EXERCISE BRIEF:
Lay out every one of the rows below as a Markdown table with the columns "No." and "Line." Number the lines in order from 1, and leave out blank lines.

LISTING:
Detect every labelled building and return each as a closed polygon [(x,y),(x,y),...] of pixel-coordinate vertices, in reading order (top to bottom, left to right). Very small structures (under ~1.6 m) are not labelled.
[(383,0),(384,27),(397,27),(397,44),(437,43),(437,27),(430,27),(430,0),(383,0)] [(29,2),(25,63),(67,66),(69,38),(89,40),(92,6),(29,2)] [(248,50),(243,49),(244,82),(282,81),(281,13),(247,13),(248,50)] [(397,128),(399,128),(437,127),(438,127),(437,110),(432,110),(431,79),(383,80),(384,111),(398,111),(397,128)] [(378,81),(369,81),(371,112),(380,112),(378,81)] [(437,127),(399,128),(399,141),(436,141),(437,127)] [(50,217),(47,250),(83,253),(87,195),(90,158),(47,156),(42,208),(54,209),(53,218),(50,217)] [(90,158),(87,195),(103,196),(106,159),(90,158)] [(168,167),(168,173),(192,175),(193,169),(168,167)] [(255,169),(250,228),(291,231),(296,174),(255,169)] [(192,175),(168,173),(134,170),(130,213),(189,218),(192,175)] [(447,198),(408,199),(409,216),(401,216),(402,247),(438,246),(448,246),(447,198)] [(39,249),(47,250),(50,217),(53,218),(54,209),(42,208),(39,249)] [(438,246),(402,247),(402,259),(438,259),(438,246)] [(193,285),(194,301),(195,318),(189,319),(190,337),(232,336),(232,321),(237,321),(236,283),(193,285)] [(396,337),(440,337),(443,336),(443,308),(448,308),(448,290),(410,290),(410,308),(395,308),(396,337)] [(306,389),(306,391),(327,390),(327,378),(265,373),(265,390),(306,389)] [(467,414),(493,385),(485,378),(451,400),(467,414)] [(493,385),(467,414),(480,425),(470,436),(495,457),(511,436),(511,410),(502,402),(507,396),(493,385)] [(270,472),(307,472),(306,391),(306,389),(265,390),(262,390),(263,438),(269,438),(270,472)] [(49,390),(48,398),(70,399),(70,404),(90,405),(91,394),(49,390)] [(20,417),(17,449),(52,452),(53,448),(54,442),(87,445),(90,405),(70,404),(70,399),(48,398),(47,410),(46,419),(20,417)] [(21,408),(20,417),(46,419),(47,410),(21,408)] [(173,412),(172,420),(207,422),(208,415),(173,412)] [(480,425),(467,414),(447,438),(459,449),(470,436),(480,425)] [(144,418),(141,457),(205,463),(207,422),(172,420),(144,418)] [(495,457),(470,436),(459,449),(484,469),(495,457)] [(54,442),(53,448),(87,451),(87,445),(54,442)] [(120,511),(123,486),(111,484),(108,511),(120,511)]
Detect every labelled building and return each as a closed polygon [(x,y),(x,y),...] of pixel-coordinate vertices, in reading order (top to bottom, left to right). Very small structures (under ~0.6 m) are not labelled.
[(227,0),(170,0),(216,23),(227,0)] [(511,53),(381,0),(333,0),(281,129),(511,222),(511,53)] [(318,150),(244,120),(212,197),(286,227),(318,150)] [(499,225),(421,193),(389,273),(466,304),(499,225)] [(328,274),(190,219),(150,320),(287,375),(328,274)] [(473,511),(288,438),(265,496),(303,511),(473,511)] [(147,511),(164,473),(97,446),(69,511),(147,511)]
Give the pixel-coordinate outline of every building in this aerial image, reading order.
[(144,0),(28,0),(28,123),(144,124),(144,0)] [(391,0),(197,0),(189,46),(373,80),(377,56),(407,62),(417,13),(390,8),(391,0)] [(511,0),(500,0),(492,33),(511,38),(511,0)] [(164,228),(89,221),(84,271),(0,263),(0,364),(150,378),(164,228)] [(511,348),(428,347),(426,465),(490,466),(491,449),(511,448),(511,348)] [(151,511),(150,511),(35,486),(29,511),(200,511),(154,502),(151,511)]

TASK OUTPUT:
| No. | Line |
|---|---|
| 1 | Detect every labelled building and return each as a closed polygon [(x,y),(x,y),...] of pixel-coordinate vertices, in reading order (top to bottom, left to right). Very small structures (under ~1.6 m) are not labelled. |
| 2 | [(383,0),(384,27),(397,27),(397,44),(437,43),(437,27),(430,27),(430,0),(383,0)] [(29,2),(25,63),(67,66),(69,38),(89,40),(92,6),(29,2)] [(248,50),(243,49),(244,82),(282,81),(281,13),(247,13),(248,50)] [(397,128),(399,128),(437,127),(438,127),(437,110),(432,110),(431,79),(383,80),(384,111),(398,111),(397,128)] [(378,81),(369,81),(371,112),(380,112),(378,81)] [(437,127),(399,128),(399,141),(436,141),(437,127)] [(50,217),(47,250),(83,253),(87,195),(90,158),(47,156),(42,208),(54,209),(53,218),(50,217)] [(90,158),(87,195),(103,196),(106,159),(90,158)] [(168,167),(168,173),(192,175),(193,169),(168,167)] [(255,169),(250,228),(291,231),(296,174),(255,169)] [(192,175),(168,173),(134,170),(130,213),(189,218),(192,175)] [(447,198),(408,199),(409,216),(401,216),(402,247),(438,246),(448,246),(447,198)] [(39,249),(47,250),(50,217),(53,218),(54,209),(42,208),(39,249)] [(438,246),(402,247),(402,259),(438,259),(438,246)] [(193,285),(194,301),(195,318),(189,319),(190,337),(232,336),(232,321),(237,321),(236,283),(193,285)] [(396,337),(440,337),(443,336),(443,308),(448,308),(448,290),(410,290),(410,308),(395,308),(396,337)] [(306,389),(306,391),(327,390),(327,378),(265,373),(265,390),(306,389)] [(467,414),(493,385),(485,378),(451,400),(467,414)] [(493,385),(467,414),(480,425),(470,436),(495,457),(511,436),(511,410),(502,402),(507,396),(493,385)] [(270,472),(307,472),(306,391),(306,389),(265,390),(262,390),(263,438),(269,438),(270,472)] [(49,390),(48,398),(70,399),(70,404),(90,405),(91,394),(49,390)] [(20,417),(17,449),(52,452),(53,448),(54,442),(87,445),(90,405),(70,404),(70,399),(48,398),(47,410),(46,419),(20,417)] [(21,408),(20,417),(46,419),(47,410),(21,408)] [(173,412),(172,420),(207,422),(208,415),(173,412)] [(480,425),(467,414),(447,438),(459,449),(470,436),(480,425)] [(144,418),(141,457),(205,463),(207,422),(172,420),(144,418)] [(495,457),(470,436),(459,449),(484,469),(495,457)] [(54,442),(53,448),(87,451),(87,445),(54,442)] [(120,511),(123,486),(111,484),(108,511),(120,511)] |
| 3 | Detect every labelled building and return each as a closed polygon [(x,y),(x,y),...] of pixel-coordinate vertices, in reading order (top to bottom, left to right). Very small structures (under ~0.6 m) are not labelled. |
| 4 | [(227,0),(170,0),(216,23),(227,0)] [(511,53),(381,0),(333,0),(281,129),(511,222),(511,53)] [(318,150),(244,120),(212,197),(286,227),(318,150)] [(499,225),(421,193),(389,273),(466,304),(499,225)] [(328,274),(190,219),(150,320),(287,375),(328,274)] [(473,511),(288,438),(265,496),(303,511),(473,511)] [(147,511),(164,473),(97,446),(69,511),(147,511)] |
| 5 | Give the pixel-coordinate outline of every building in this aerial image, reading order. |
| 6 | [(144,0),(28,0),(28,123),(144,124),(144,0)] [(391,0),(197,0),(189,46),(373,80),(377,56),(407,62),(417,13),(390,8),(391,0)] [(511,0),(500,0),(492,33),(511,38),(511,0)] [(164,228),(89,221),(84,271),(0,263),(0,364),(150,378),(164,228)] [(511,348),(428,347),(426,465),(490,466),(491,449),(511,448),(511,348)] [(151,511),(150,511),(35,486),(29,511),(200,511),(154,502),(151,511)] |